SUPPLIED DATA:
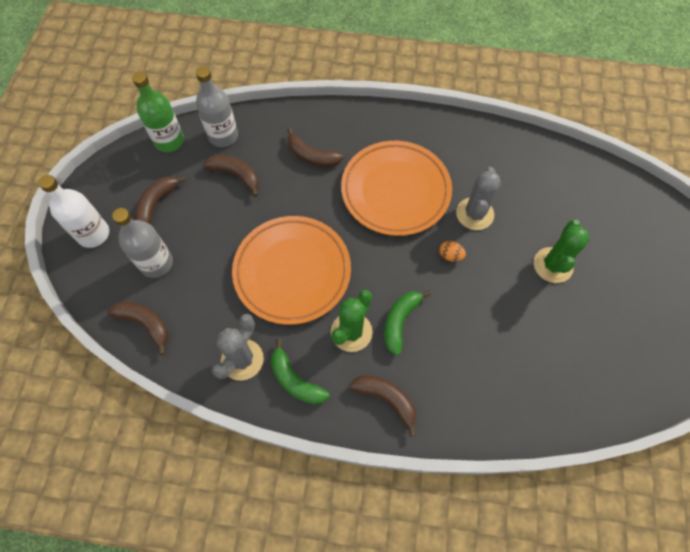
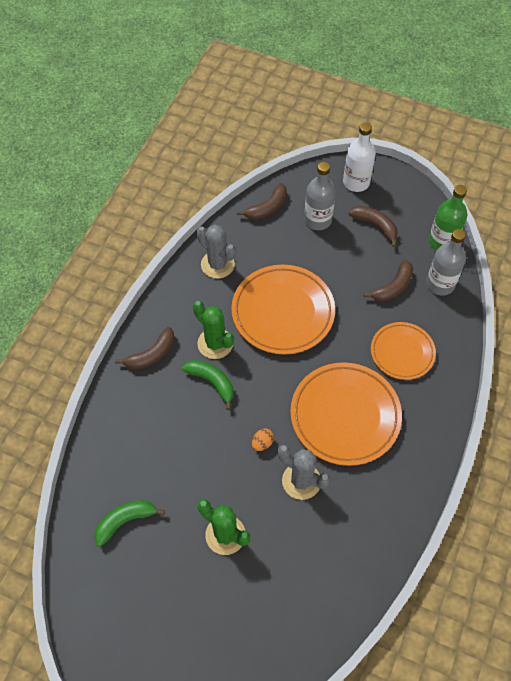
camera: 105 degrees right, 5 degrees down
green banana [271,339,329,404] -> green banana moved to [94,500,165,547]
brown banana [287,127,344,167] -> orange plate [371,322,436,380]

BRIEF:
Leave out the images and write out the listing above exactly.

RESULT OF THE TASK:
camera: 105 degrees right, 5 degrees down
green banana [271,339,329,404] -> green banana moved to [94,500,165,547]
brown banana [287,127,344,167] -> orange plate [371,322,436,380]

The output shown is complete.